Required action — Look below for the line with "(362, 381) = (643, 187): white" and the line with "(1020, 667) = (620, 412): pink". Copy exactly those two lines and every line between, but not the pictures.

Material for this exercise —

--- START ---

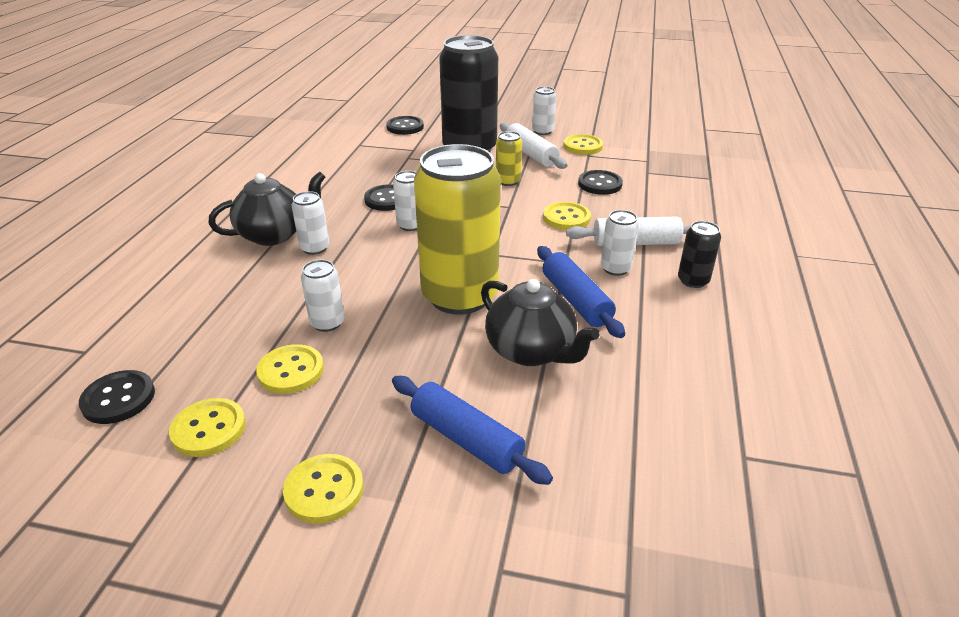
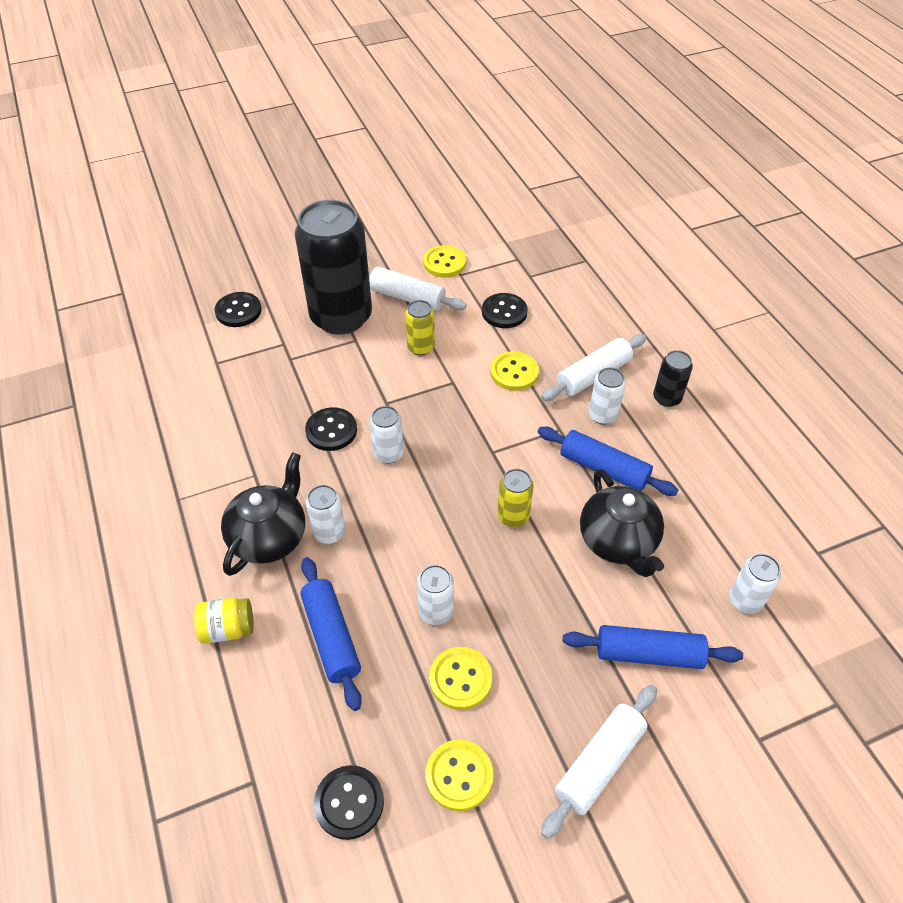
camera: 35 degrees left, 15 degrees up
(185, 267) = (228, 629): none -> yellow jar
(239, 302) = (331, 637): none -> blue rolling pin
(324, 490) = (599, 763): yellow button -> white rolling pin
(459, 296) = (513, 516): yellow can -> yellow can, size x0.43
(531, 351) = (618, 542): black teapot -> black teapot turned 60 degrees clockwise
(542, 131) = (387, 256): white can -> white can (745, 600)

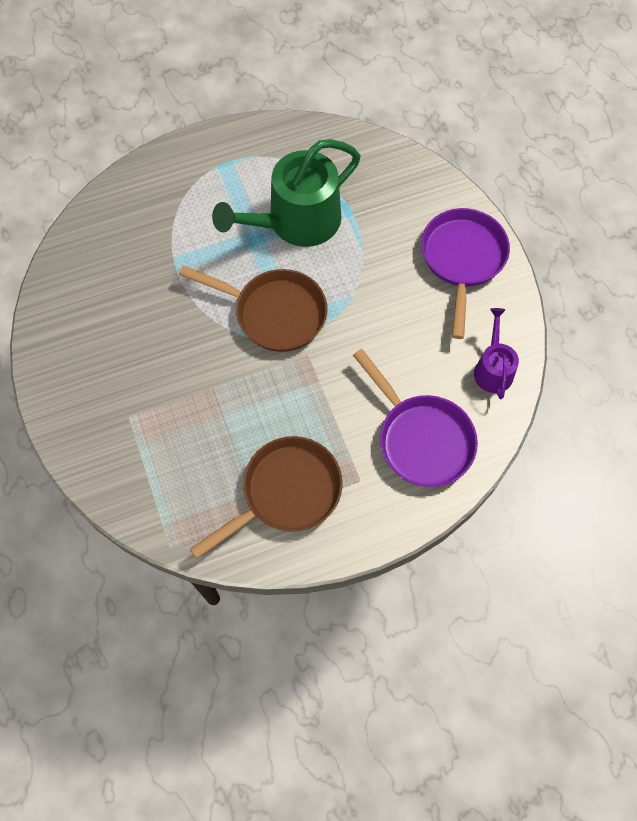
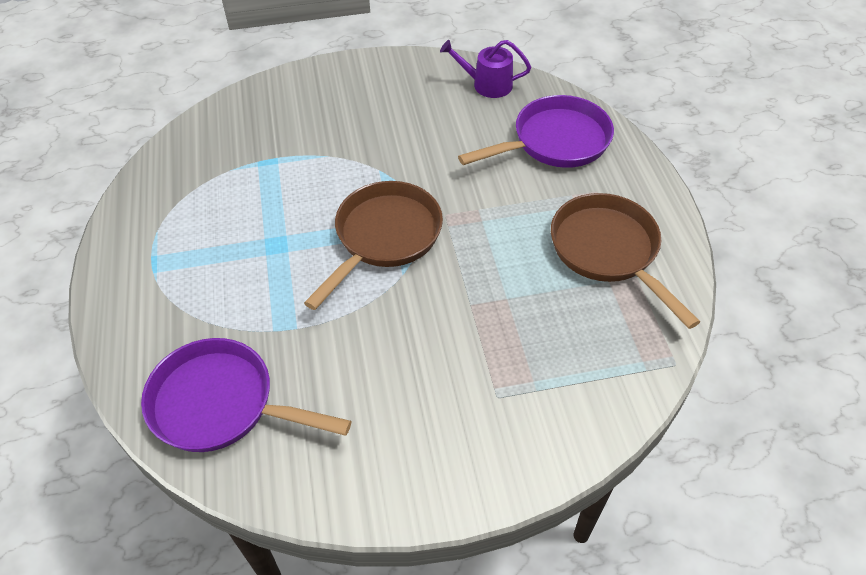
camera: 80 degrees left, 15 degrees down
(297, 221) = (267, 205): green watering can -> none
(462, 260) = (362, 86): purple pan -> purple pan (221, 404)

--- END ---
--- START ---

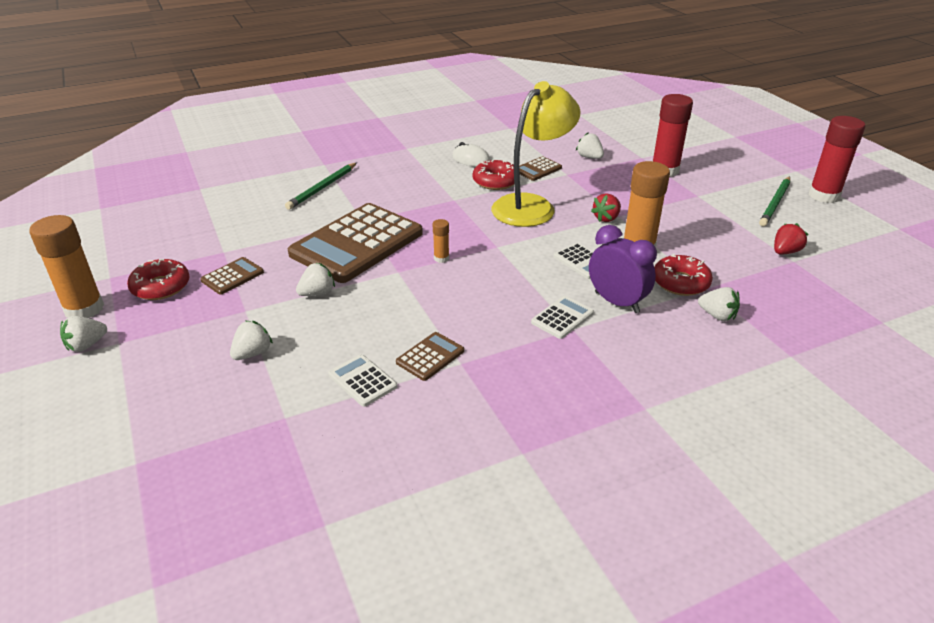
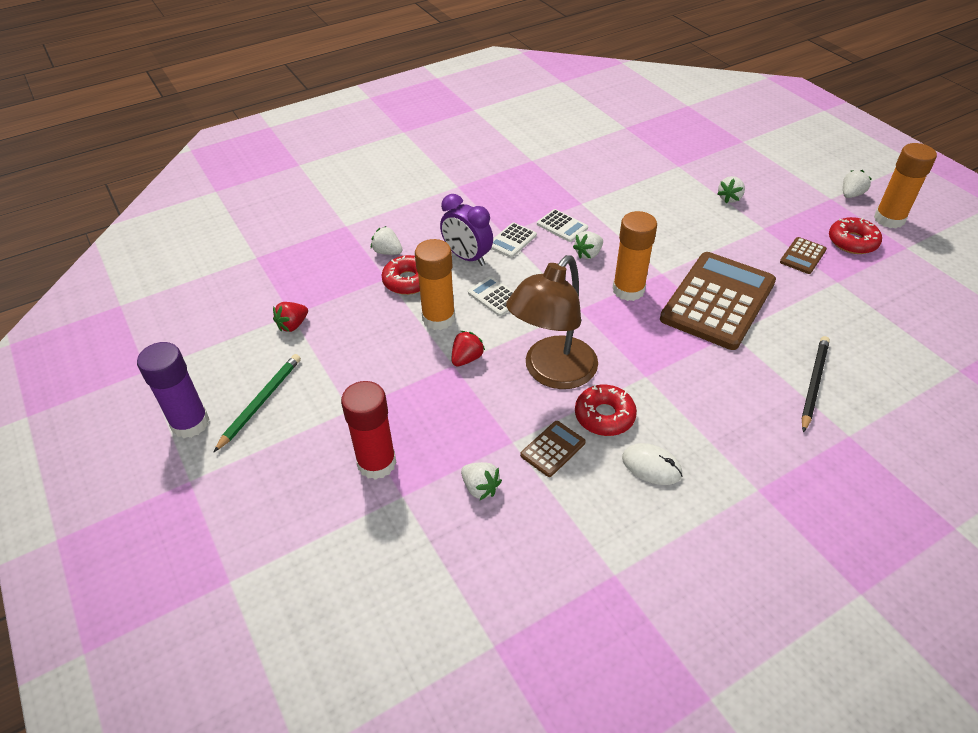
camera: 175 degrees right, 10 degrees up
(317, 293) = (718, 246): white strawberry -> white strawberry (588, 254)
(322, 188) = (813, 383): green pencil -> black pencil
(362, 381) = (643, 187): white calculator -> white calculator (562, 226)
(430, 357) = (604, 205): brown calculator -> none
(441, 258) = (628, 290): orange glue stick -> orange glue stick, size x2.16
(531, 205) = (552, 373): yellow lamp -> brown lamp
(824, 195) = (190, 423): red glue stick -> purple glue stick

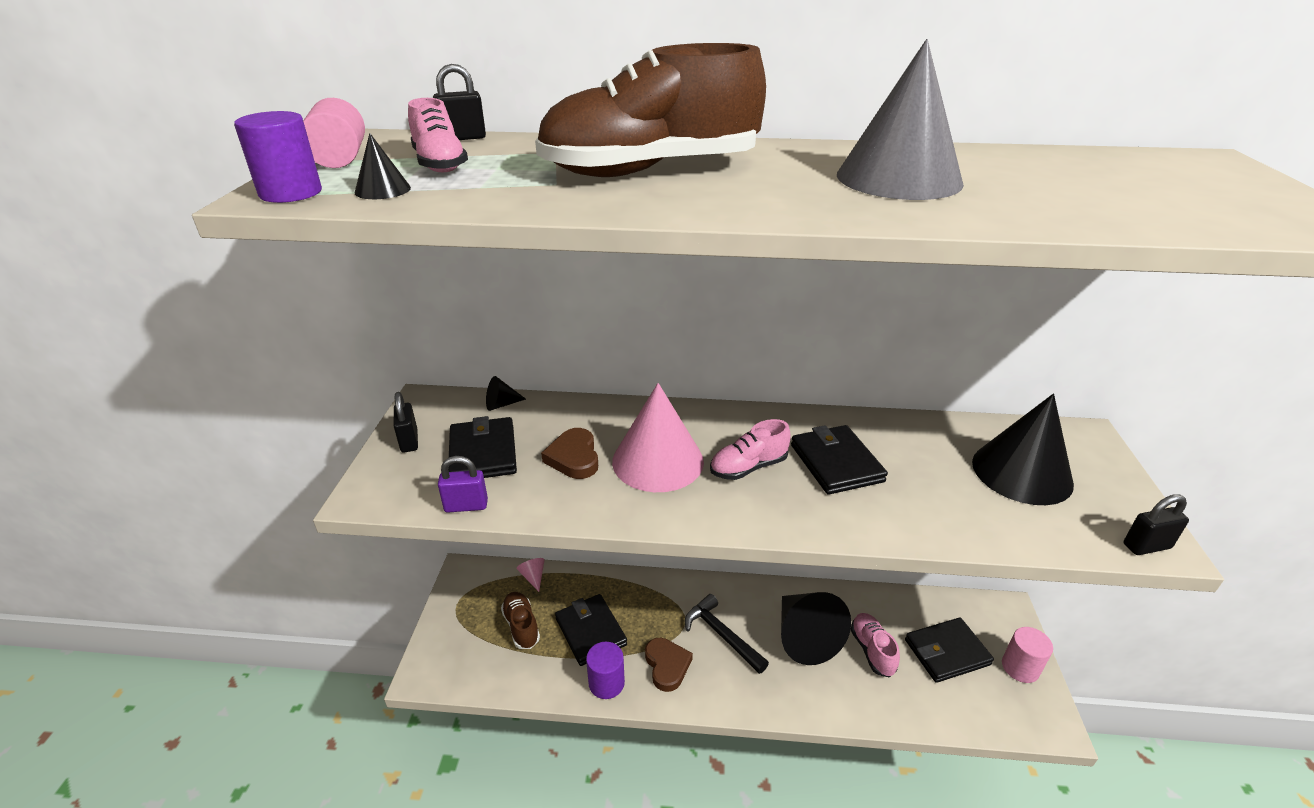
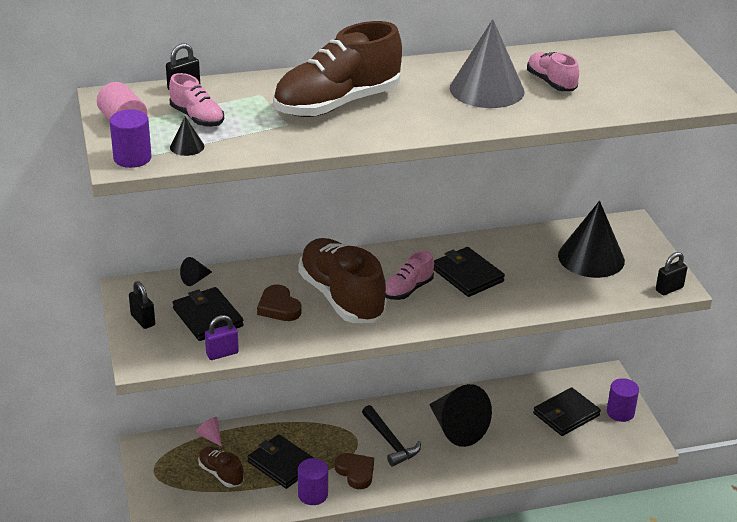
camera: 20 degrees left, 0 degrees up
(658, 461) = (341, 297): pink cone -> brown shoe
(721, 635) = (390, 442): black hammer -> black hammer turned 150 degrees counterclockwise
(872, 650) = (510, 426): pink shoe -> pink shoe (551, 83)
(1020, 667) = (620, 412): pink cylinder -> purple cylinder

--- END ---

Answer to the problem —
(362, 381) = (643, 187): white calculator -> white calculator (562, 226)
(430, 357) = (604, 205): brown calculator -> none
(441, 258) = (628, 290): orange glue stick -> orange glue stick, size x2.16
(531, 205) = (552, 373): yellow lamp -> brown lamp
(824, 195) = (190, 423): red glue stick -> purple glue stick

camera: 20 degrees left, 0 degrees up
(658, 461) = (341, 297): pink cone -> brown shoe
(721, 635) = (390, 442): black hammer -> black hammer turned 150 degrees counterclockwise
(872, 650) = (510, 426): pink shoe -> pink shoe (551, 83)
(1020, 667) = (620, 412): pink cylinder -> purple cylinder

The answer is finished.